TASK GOAL:
Do any lines in the data below contain "green"? If so, copy every one of them.
======== DATA EXTRACT ========
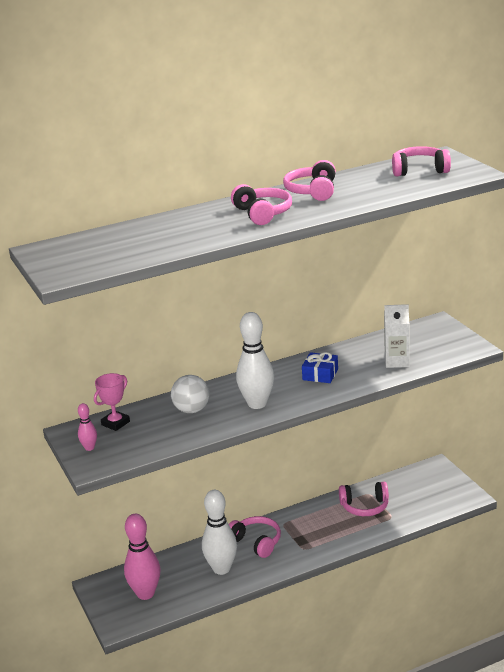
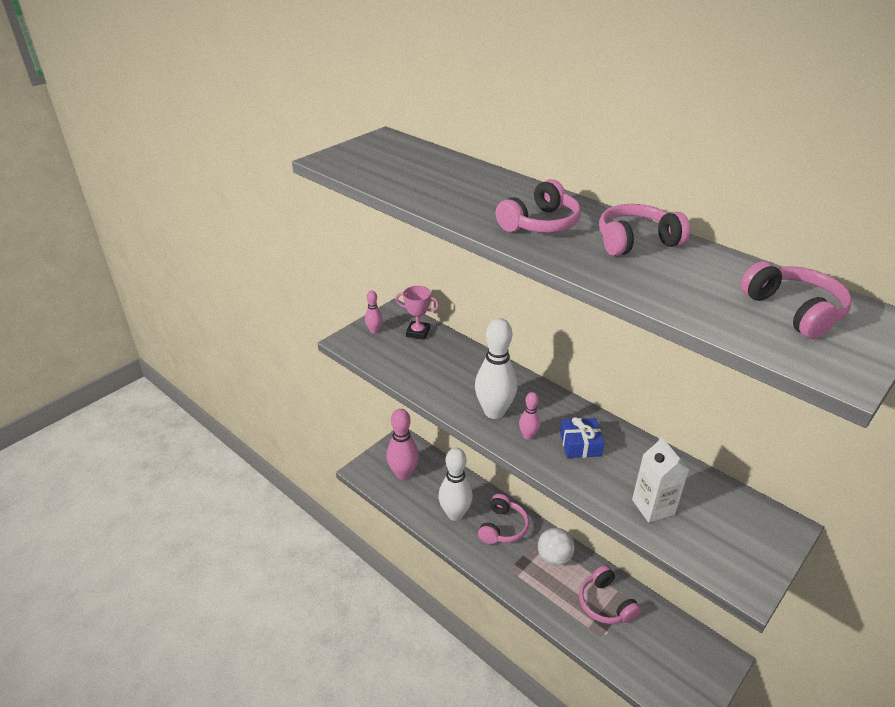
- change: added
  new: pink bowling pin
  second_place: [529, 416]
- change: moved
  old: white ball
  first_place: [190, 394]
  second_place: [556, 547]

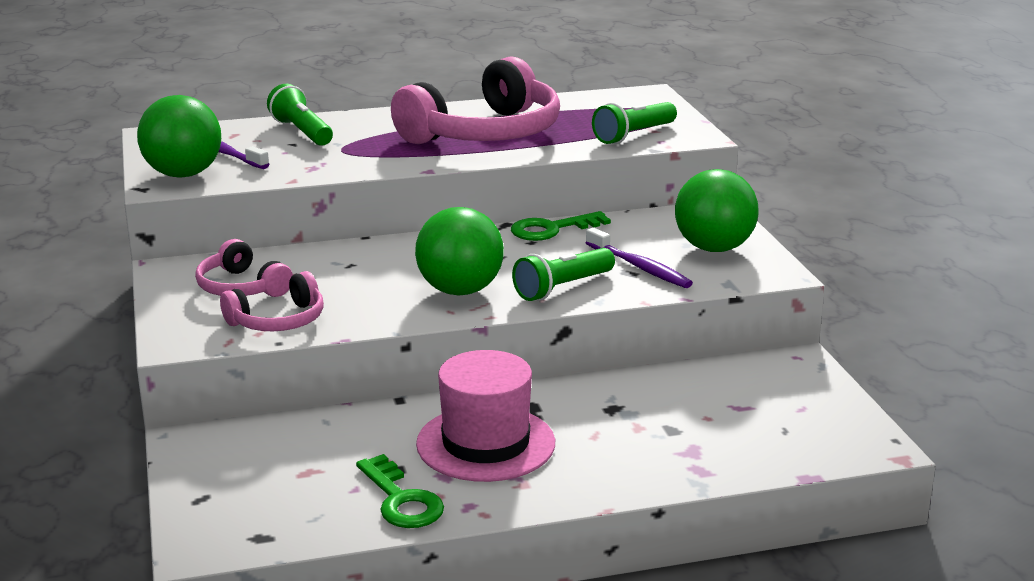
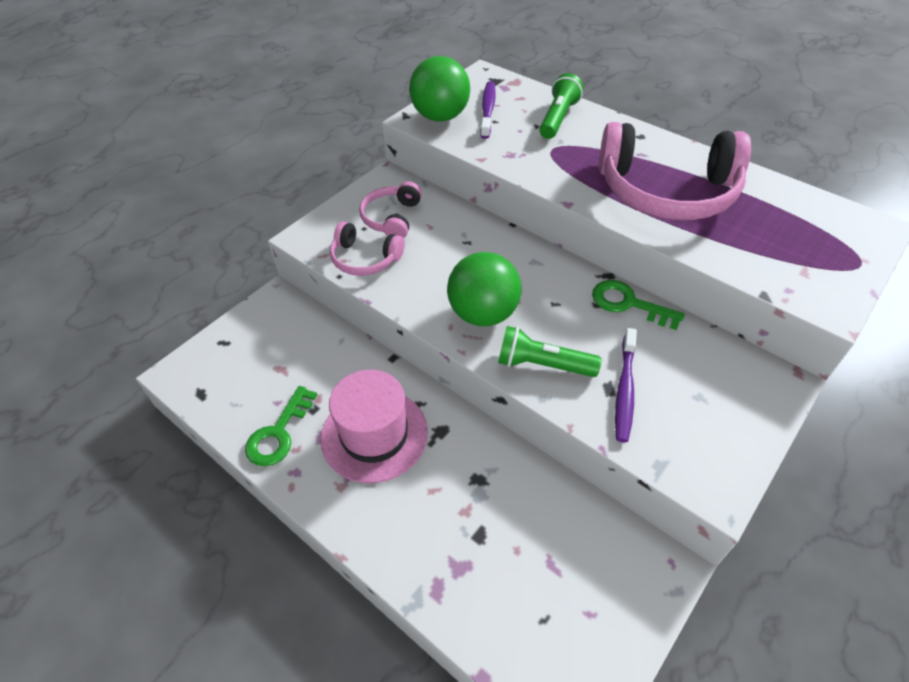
- change: removed
  old: green flashlight
  first_place: [634, 123]
- change: removed
  old: green ball
  first_place: [717, 210]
========
ANSWER FOR THE TASK:
  old: green flashlight
  old: green ball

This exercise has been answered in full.